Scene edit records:
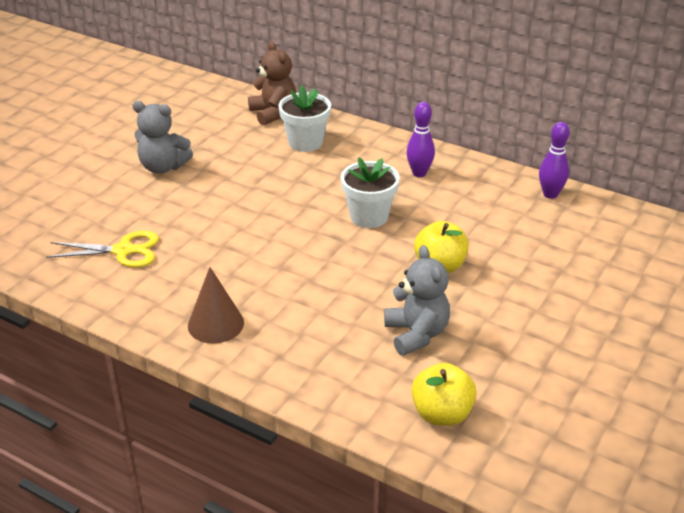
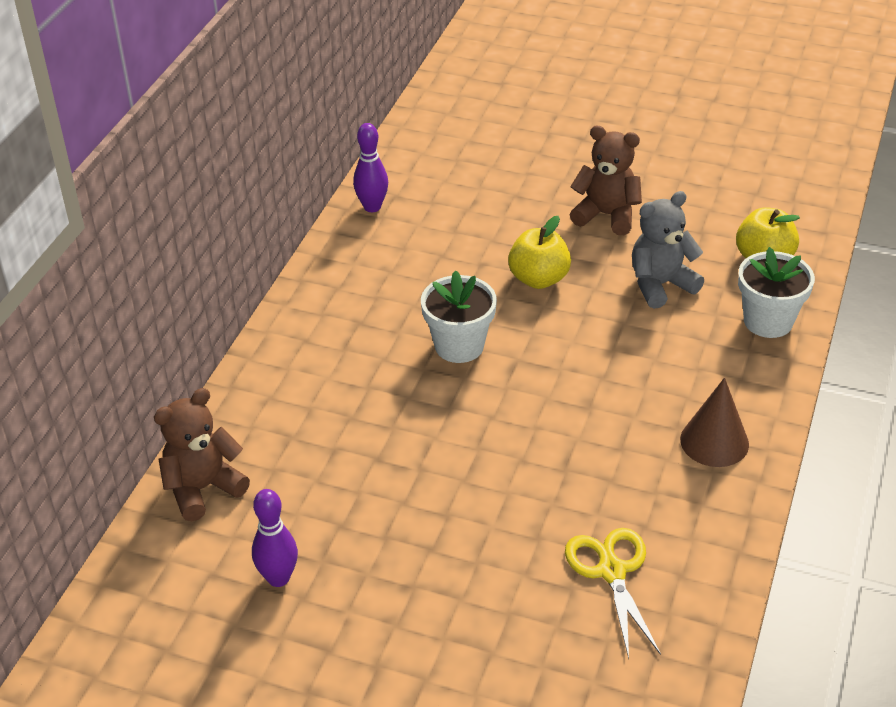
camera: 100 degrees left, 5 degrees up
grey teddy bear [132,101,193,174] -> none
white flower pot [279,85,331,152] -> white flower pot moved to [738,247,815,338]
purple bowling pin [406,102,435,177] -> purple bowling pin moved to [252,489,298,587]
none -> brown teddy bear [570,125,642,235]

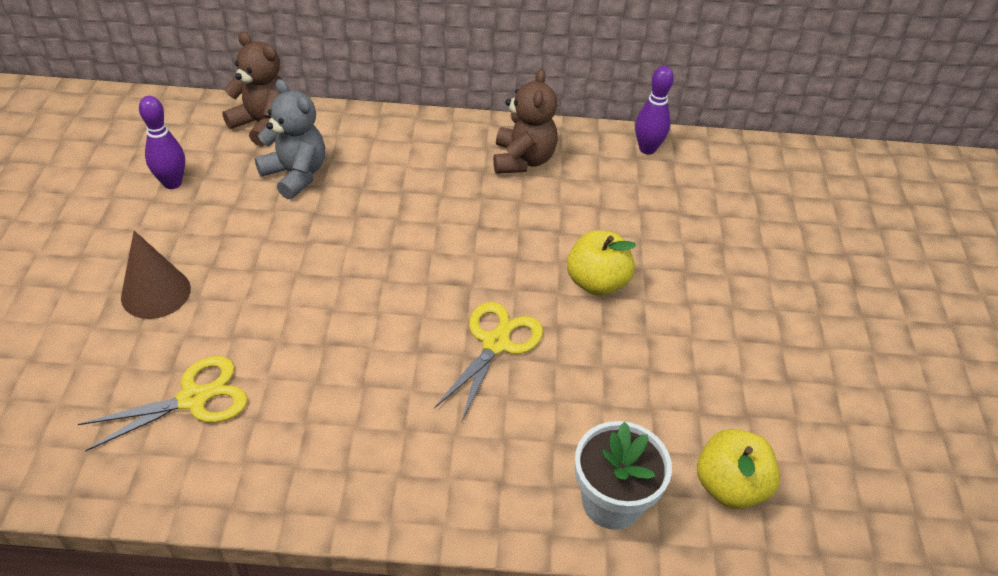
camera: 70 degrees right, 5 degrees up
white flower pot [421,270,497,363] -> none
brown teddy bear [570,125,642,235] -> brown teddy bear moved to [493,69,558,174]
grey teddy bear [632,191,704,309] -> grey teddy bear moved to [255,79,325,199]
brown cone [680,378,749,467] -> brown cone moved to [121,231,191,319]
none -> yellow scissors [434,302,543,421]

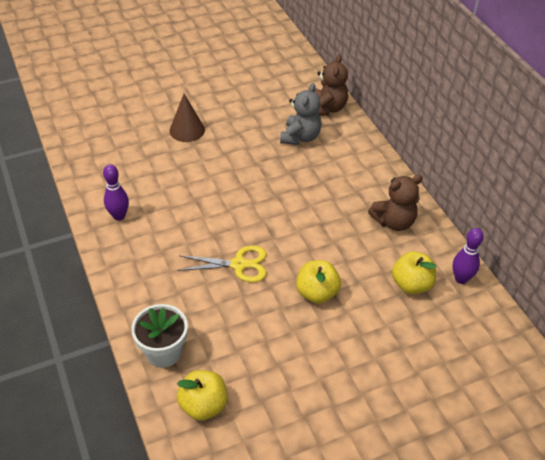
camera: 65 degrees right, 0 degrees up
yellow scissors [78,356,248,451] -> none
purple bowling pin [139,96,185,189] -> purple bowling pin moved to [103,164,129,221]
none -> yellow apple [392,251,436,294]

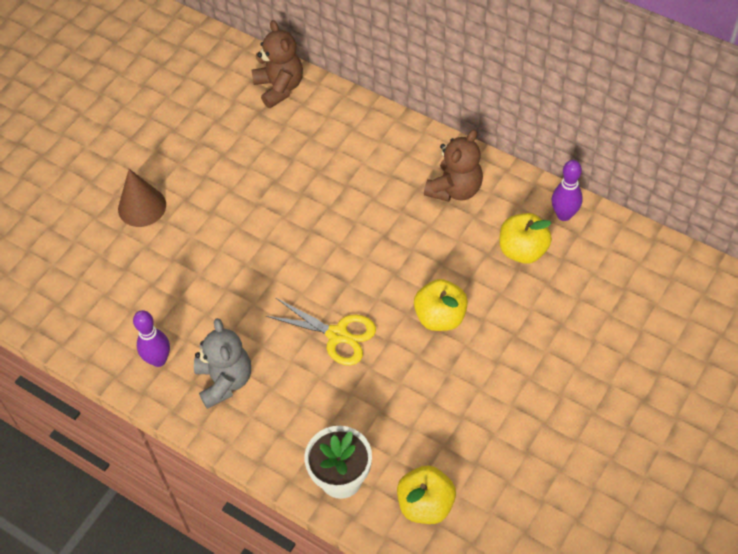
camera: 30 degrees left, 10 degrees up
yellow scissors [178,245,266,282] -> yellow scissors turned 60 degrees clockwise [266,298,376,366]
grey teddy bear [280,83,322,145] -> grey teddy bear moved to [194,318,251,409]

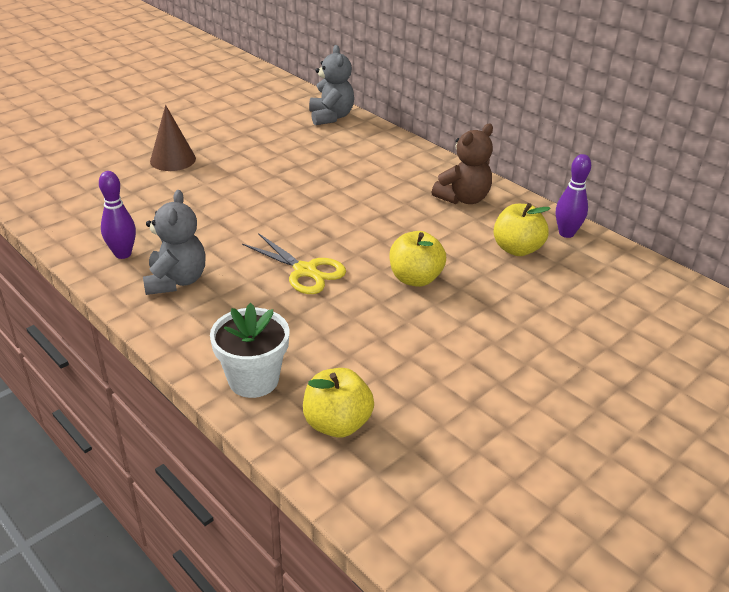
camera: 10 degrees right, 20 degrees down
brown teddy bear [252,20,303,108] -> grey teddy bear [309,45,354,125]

▶ **WHAT IS NEEDED**: Go down the entries above from the line containing "grey teddy bear [632,191,704,309]" to the line containing "camera: 65 degrees right, 0 degrees up" and write out each line exactly, leaving pictures out.

▶ **WORKED SOLUTION**:
grey teddy bear [632,191,704,309] -> grey teddy bear moved to [255,79,325,199]
brown cone [680,378,749,467] -> brown cone moved to [121,231,191,319]
none -> yellow scissors [434,302,543,421]

camera: 65 degrees right, 0 degrees up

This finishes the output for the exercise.